== AIM OF THE EXERCISE ==
Only some lines are wanted. Transcribe, exactly, the lines below from the line with "S1: switch (GND, N6) -> button (GND, N6)" up to and including the line with "U31: XOR 74LS86".

== MATERIAL SUPPLIED ==
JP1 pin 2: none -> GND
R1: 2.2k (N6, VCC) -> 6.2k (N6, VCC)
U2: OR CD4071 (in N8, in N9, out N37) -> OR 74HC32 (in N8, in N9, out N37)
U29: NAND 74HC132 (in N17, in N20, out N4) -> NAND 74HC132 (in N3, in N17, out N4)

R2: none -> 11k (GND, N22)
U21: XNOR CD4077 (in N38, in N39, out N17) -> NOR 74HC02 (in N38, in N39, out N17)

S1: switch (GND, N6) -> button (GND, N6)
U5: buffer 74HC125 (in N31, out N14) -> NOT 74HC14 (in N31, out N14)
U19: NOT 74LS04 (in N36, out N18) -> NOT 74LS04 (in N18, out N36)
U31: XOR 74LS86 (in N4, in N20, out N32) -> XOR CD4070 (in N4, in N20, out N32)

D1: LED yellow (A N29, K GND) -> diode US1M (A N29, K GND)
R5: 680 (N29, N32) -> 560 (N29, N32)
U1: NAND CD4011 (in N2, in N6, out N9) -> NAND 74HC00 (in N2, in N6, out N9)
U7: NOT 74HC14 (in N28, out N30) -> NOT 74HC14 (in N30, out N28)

* * *

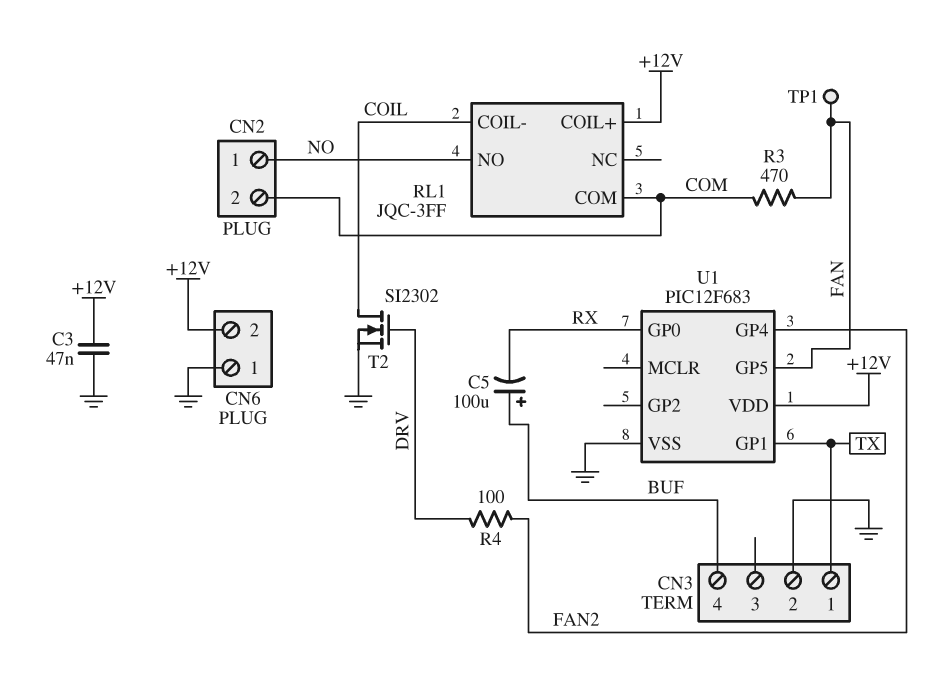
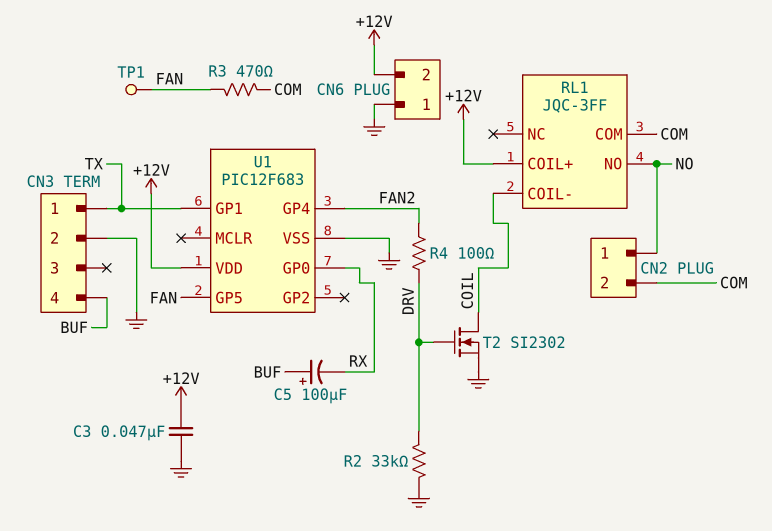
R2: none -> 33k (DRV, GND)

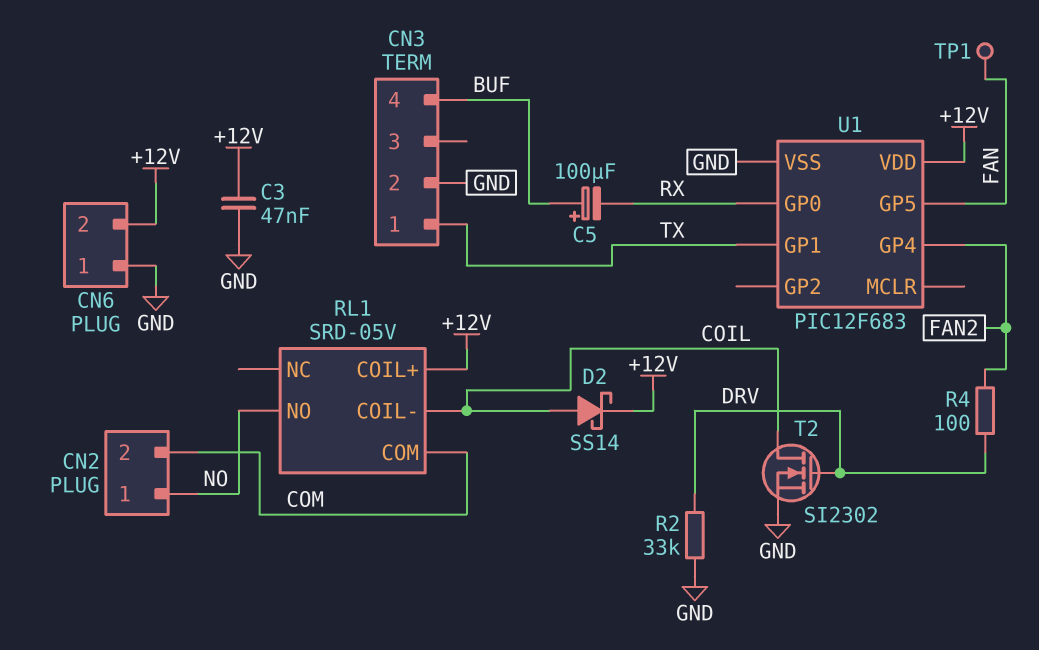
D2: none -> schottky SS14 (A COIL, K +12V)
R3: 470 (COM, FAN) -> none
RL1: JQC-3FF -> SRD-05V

== TASK RESPONSE ==
S1: switch (GND, N6) -> button (GND, N6)
U5: buffer 74HC125 (in N31, out N14) -> NOT 74HC14 (in N31, out N14)
U19: NOT 74LS04 (in N36, out N18) -> NOT 74LS04 (in N18, out N36)
U31: XOR 74LS86 (in N4, in N20, out N32) -> XOR CD4070 (in N4, in N20, out N32)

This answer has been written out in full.